━━━ DATA FOR REVIEW
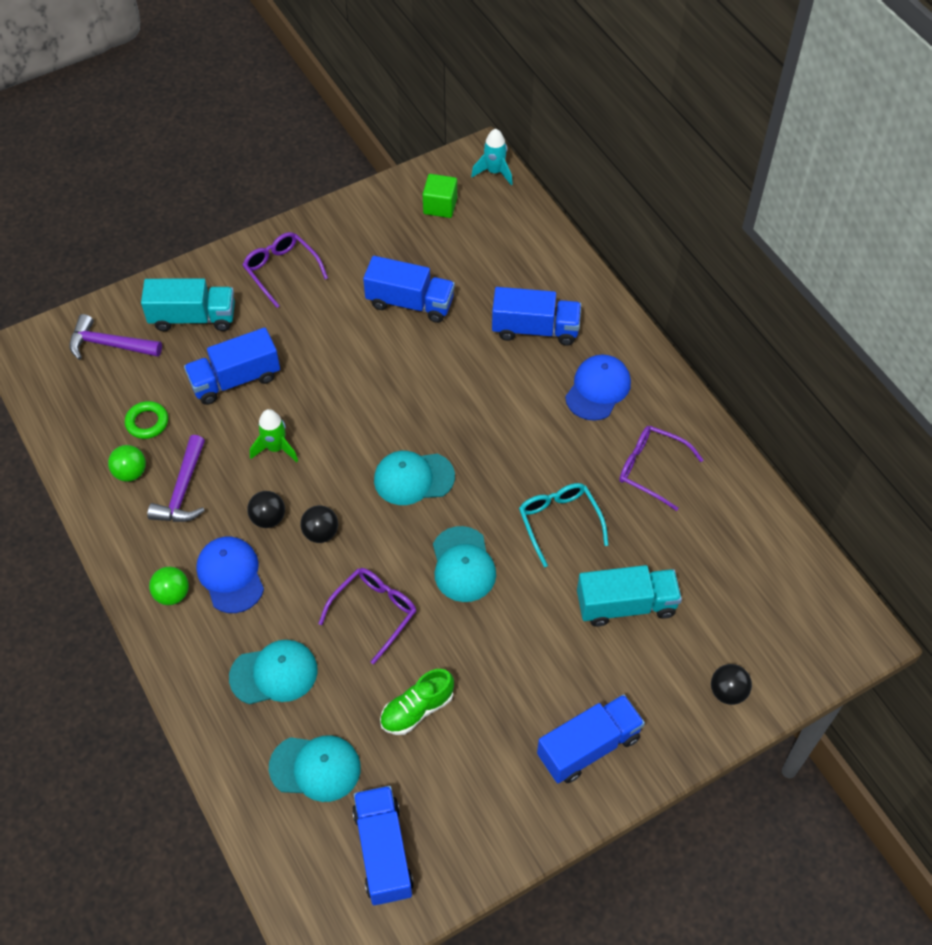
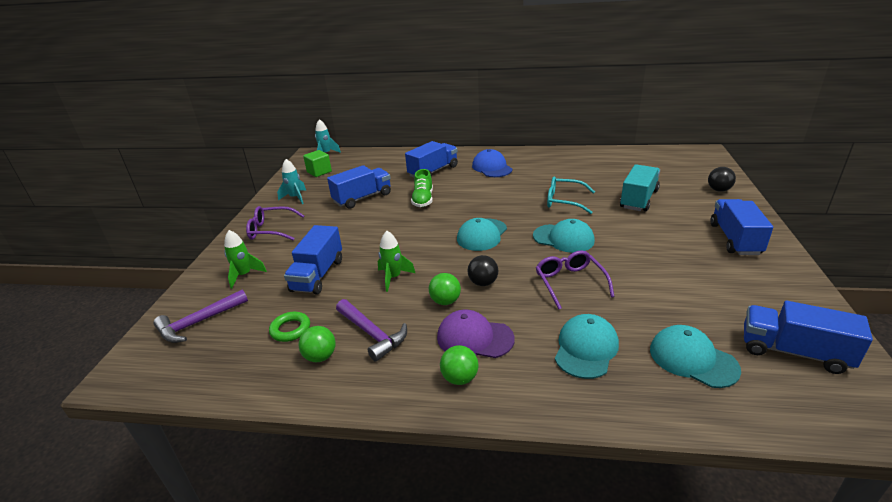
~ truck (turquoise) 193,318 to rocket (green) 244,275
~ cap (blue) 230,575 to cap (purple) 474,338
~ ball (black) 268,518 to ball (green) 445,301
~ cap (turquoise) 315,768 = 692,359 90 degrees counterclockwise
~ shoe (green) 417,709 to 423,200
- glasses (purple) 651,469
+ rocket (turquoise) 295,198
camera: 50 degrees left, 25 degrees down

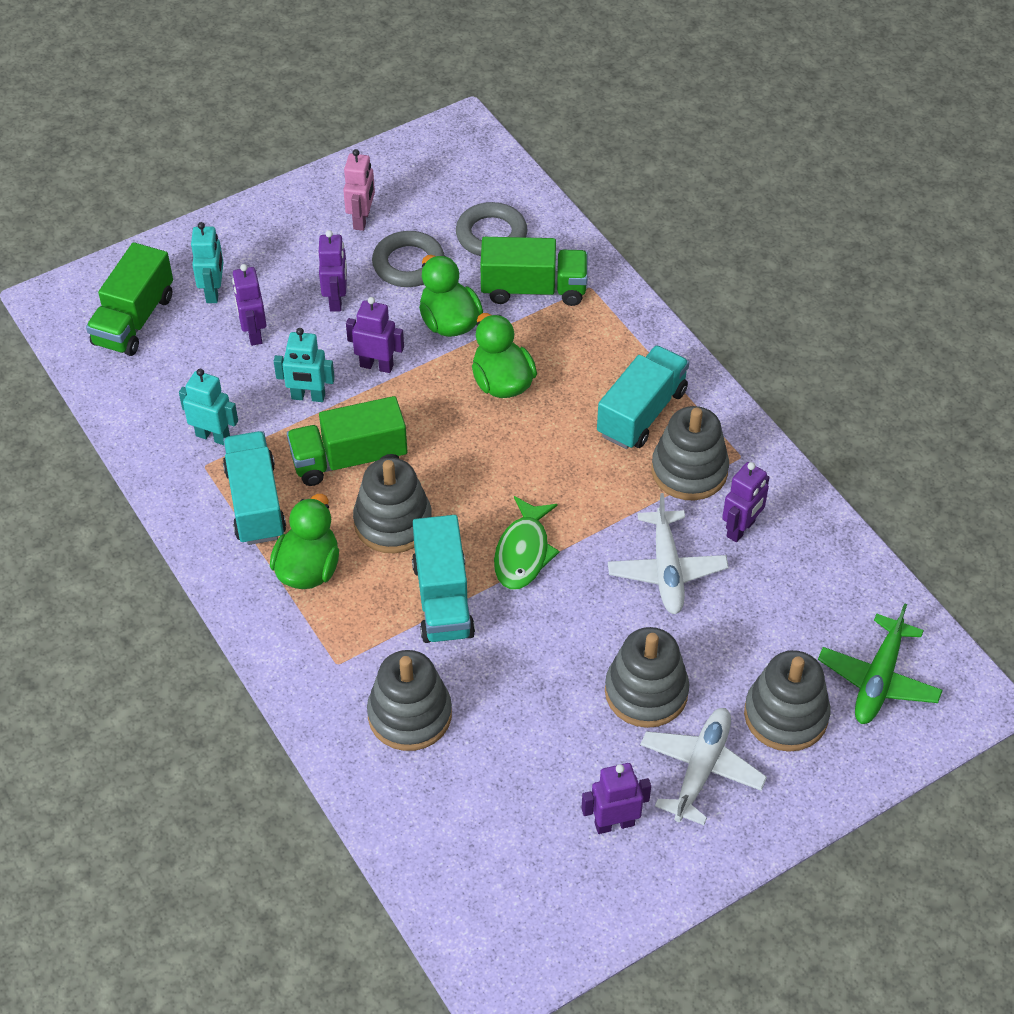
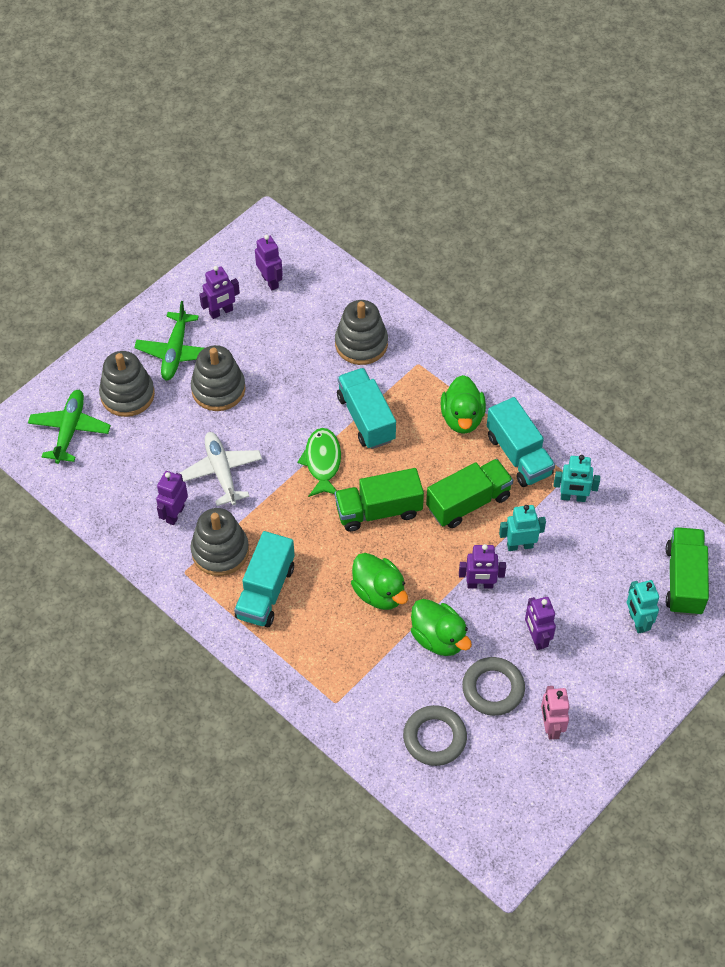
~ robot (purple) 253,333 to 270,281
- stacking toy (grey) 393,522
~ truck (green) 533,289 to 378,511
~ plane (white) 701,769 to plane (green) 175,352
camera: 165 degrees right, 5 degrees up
━━━━━━
━━━ DATA FOR REVIEW
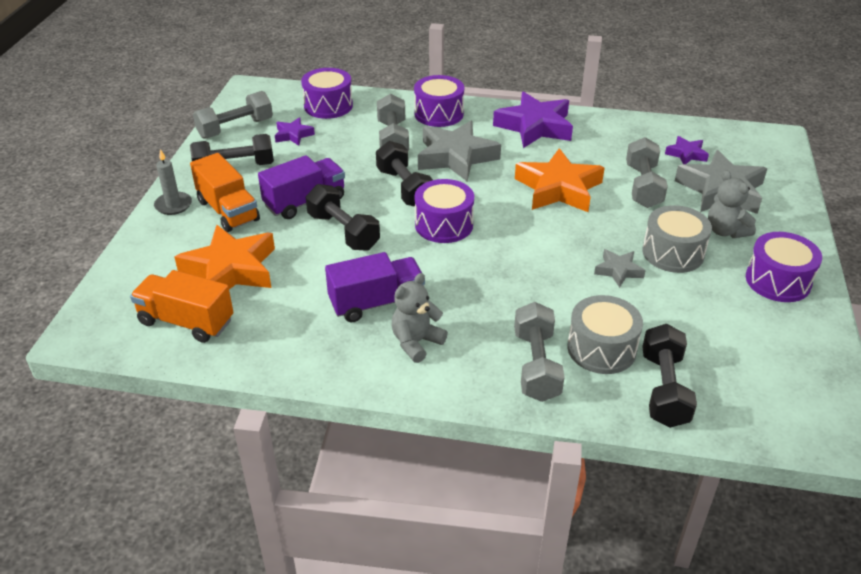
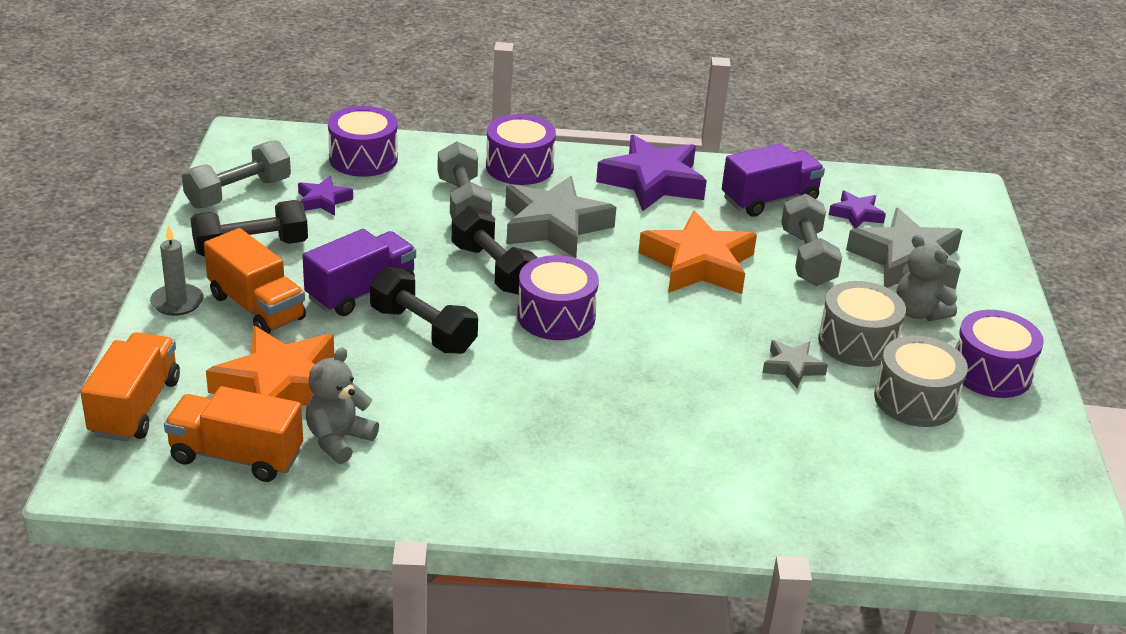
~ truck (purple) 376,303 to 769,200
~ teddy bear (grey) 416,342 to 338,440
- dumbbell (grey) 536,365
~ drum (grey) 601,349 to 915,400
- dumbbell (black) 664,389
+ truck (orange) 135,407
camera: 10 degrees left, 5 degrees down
━━━━━━
Which lines of the material above hold the string "rocket"? Pull them out.

EXERCISE OUTPUT -
~ truck (turquoise) 193,318 to rocket (green) 244,275
+ rocket (turquoise) 295,198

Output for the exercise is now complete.